WHAT IS REQUIRED —
Retype exactly the span of lines below from the one with "(347, 288) = (368, 216): blue" through the one with "(834, 401) = (710, 293): none -> brown eraser". Do not include pictures.
[DATA EXCERPTS — start]
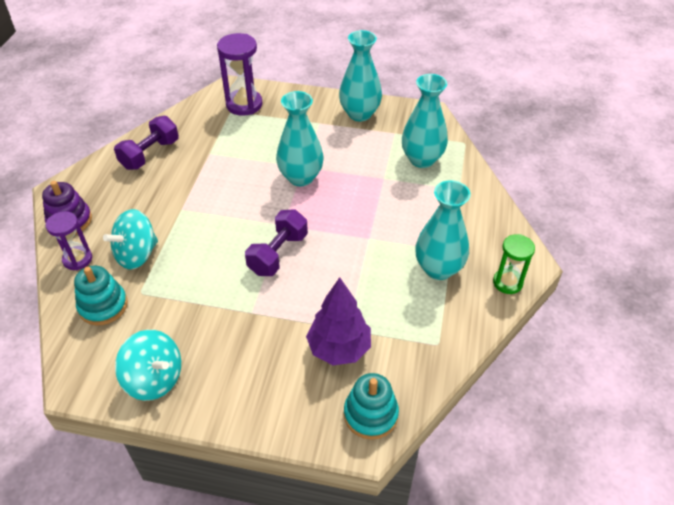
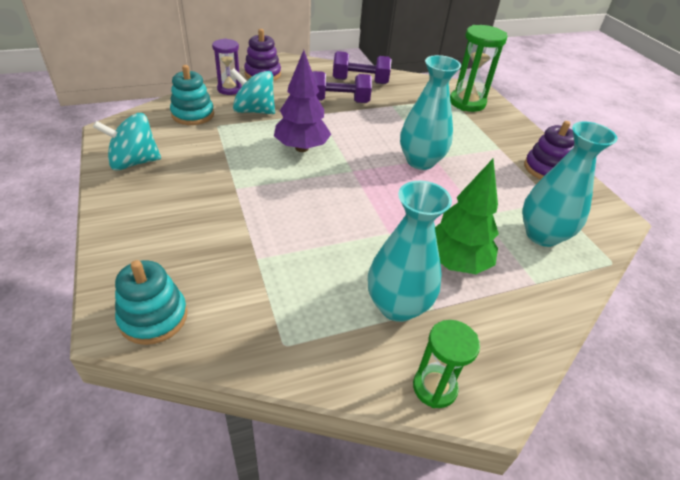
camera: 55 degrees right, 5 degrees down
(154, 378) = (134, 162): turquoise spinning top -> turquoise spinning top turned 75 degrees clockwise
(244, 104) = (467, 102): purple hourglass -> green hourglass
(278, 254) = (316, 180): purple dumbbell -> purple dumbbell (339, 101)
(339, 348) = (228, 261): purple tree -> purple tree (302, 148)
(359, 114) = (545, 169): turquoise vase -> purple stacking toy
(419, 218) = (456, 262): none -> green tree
[DATA EXCERPTS — finish]
[DATA EXCERPTS — start]
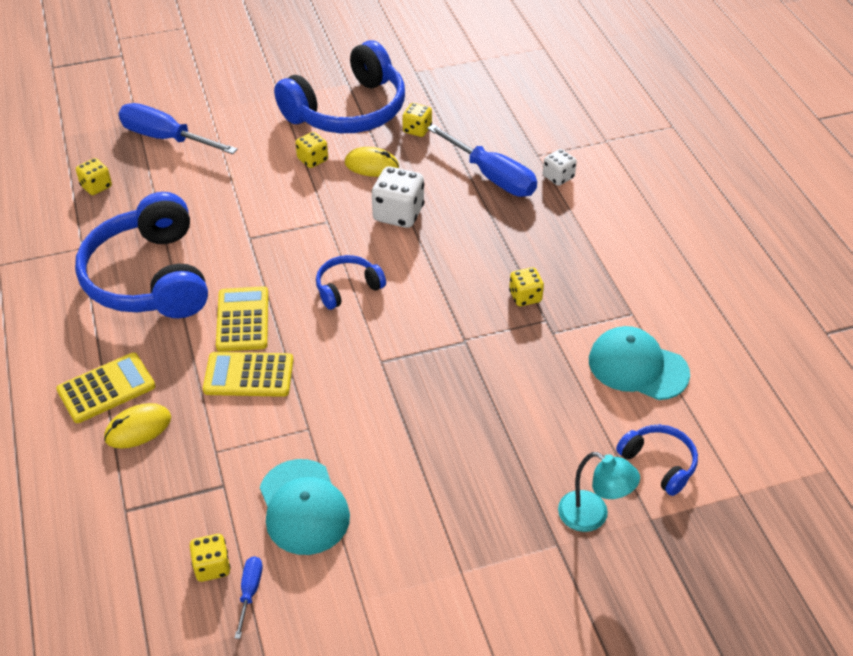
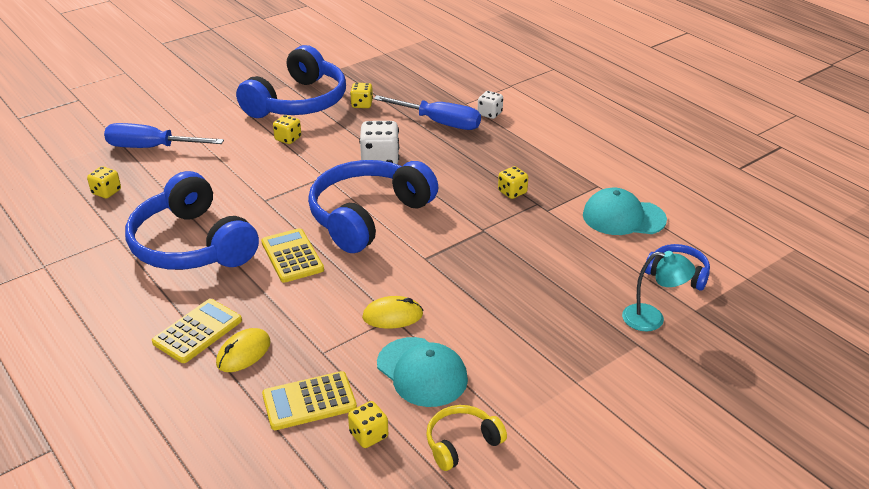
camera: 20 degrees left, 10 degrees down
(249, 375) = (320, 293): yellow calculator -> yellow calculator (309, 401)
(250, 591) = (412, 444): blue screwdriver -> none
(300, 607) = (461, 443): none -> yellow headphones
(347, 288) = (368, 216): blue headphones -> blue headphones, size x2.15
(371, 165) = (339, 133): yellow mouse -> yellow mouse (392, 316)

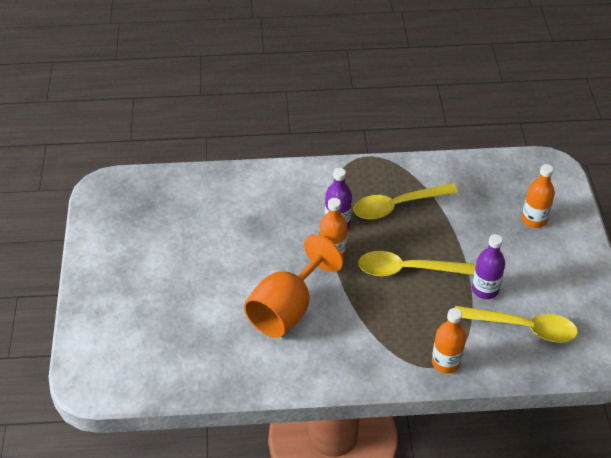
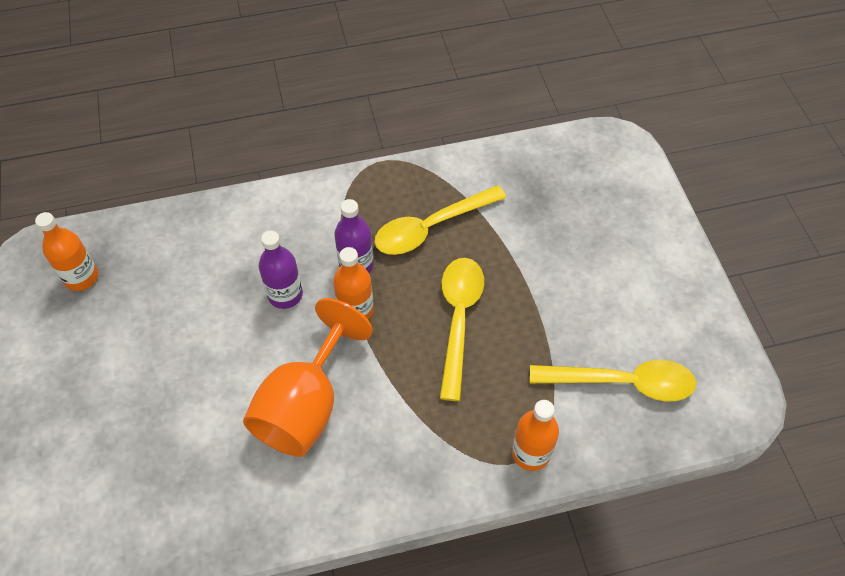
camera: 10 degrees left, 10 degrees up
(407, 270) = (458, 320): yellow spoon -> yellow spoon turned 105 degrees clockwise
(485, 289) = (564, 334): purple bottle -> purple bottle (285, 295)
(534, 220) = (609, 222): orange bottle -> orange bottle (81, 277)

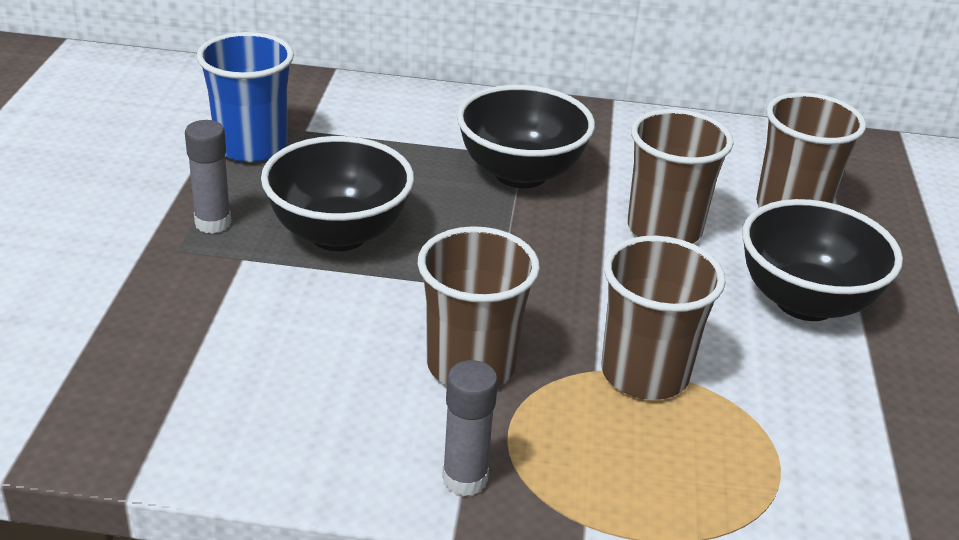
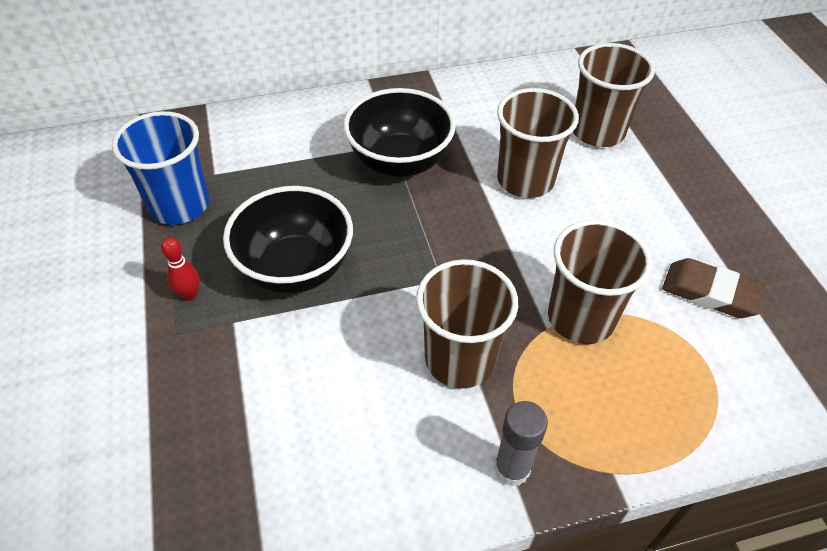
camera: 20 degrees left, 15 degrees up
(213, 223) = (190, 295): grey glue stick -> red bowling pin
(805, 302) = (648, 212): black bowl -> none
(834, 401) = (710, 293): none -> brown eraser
[DATA EXCERPTS — finish]
[DATA EXCERPTS — start]
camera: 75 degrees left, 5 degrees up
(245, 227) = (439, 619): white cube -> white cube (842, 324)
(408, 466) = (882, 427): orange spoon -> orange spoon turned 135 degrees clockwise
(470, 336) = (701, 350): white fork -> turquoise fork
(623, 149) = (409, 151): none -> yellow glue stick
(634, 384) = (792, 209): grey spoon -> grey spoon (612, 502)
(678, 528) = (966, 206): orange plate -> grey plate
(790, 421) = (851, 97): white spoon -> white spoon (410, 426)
[DATA EXCERPTS — finish]
FINAL ANSWER —
(347, 288) = (368, 216): blue headphones -> blue headphones, size x2.15
(371, 165) = (339, 133): yellow mouse -> yellow mouse (392, 316)

camera: 10 degrees left, 10 degrees up
(407, 270) = (458, 320): yellow spoon -> yellow spoon turned 105 degrees clockwise
(485, 289) = (564, 334): purple bottle -> purple bottle (285, 295)
(534, 220) = (609, 222): orange bottle -> orange bottle (81, 277)

camera: 20 degrees left, 15 degrees up
(213, 223) = (190, 295): grey glue stick -> red bowling pin
(805, 302) = (648, 212): black bowl -> none
(834, 401) = (710, 293): none -> brown eraser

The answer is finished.